• THE PROBLEM
Please set down, word for word, each line from the one containing "(135, 385) = (465, 158): blue" through the final line of the records below, both included, and nothing else.
= = = = = = =
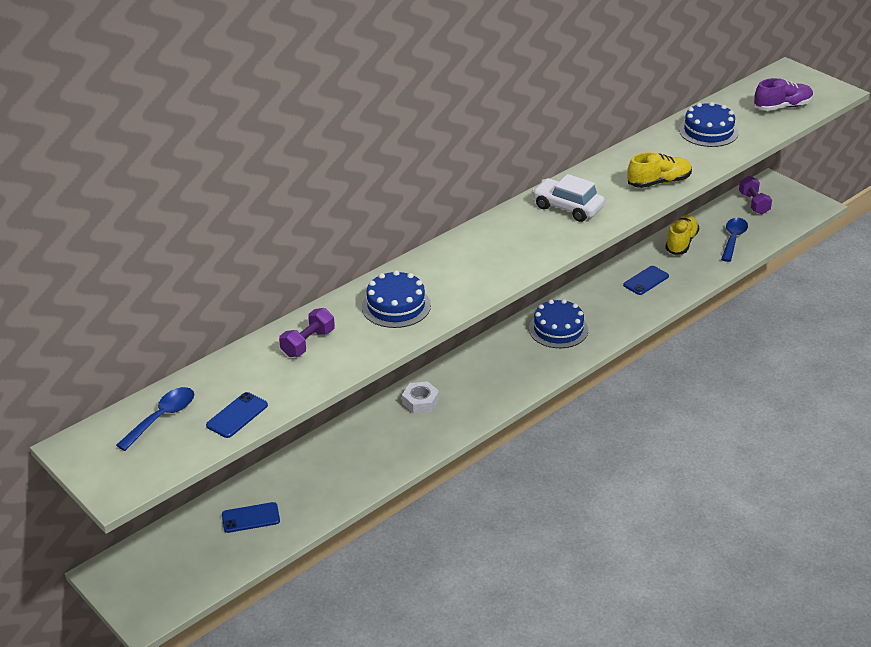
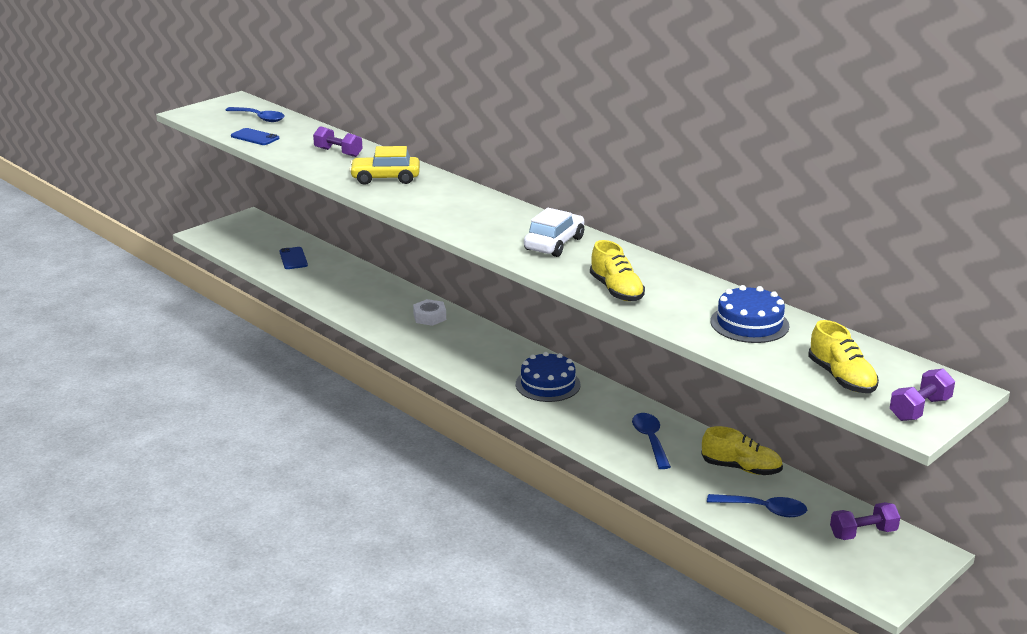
camera: 85 degrees right, 10 degrees down
(396, 306) = (385, 178): blue cake -> yellow car
(646, 281) = (650, 440): blue phone -> blue spoon
(782, 107) = (841, 378): purple shoe -> yellow shoe
(816, 87) = (919, 409): none -> purple dumbbell

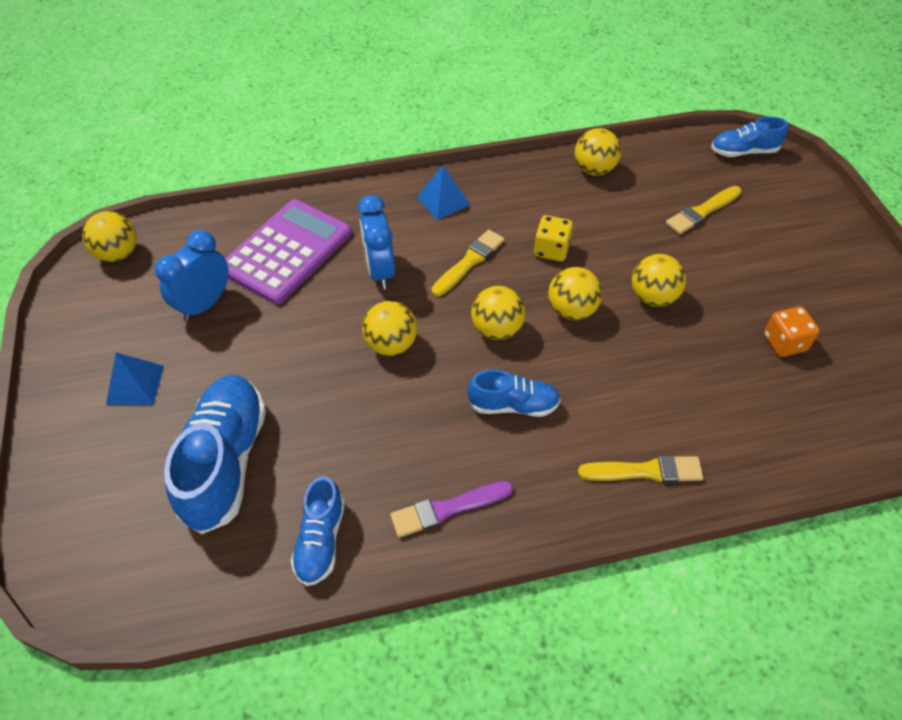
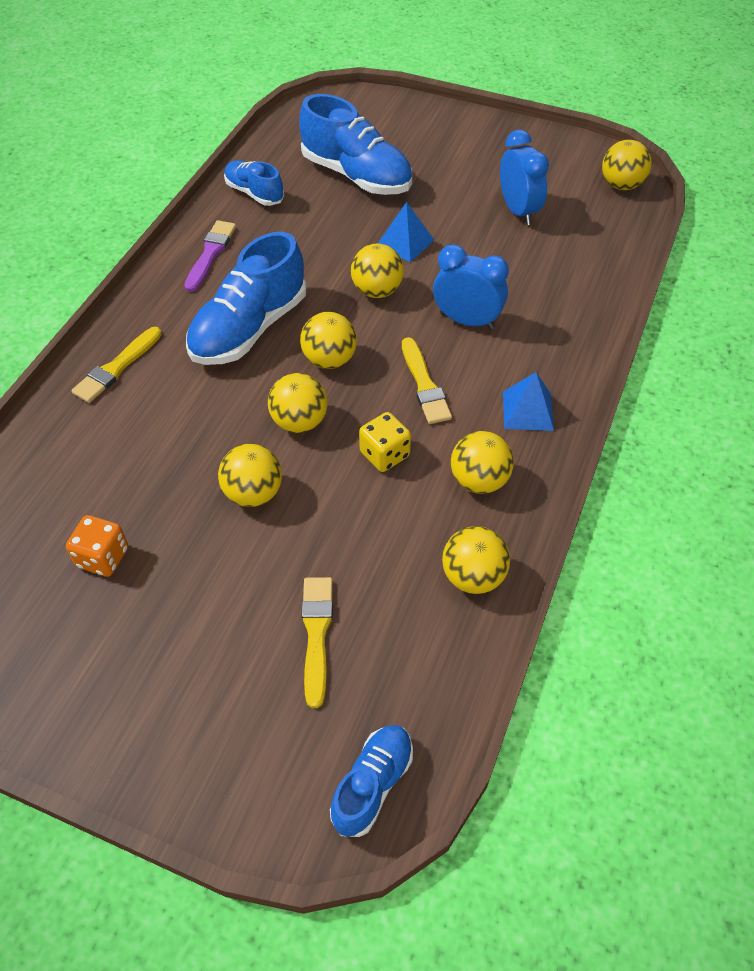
camera: 125 degrees right, 0 degrees up
(135, 385) = (465, 158): blue pyramid -> blue pyramid (405, 242)
(287, 251) = (543, 275): purple calculator -> none
(513, 405) = (249, 329): blue shoe -> blue shoe, size x1.77
(525, 197) = (479, 480): none -> yellow ball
= = = = = = =
• RESPONSE AREA
(135, 385) = (465, 158): blue pyramid -> blue pyramid (405, 242)
(287, 251) = (543, 275): purple calculator -> none
(513, 405) = (249, 329): blue shoe -> blue shoe, size x1.77
(525, 197) = (479, 480): none -> yellow ball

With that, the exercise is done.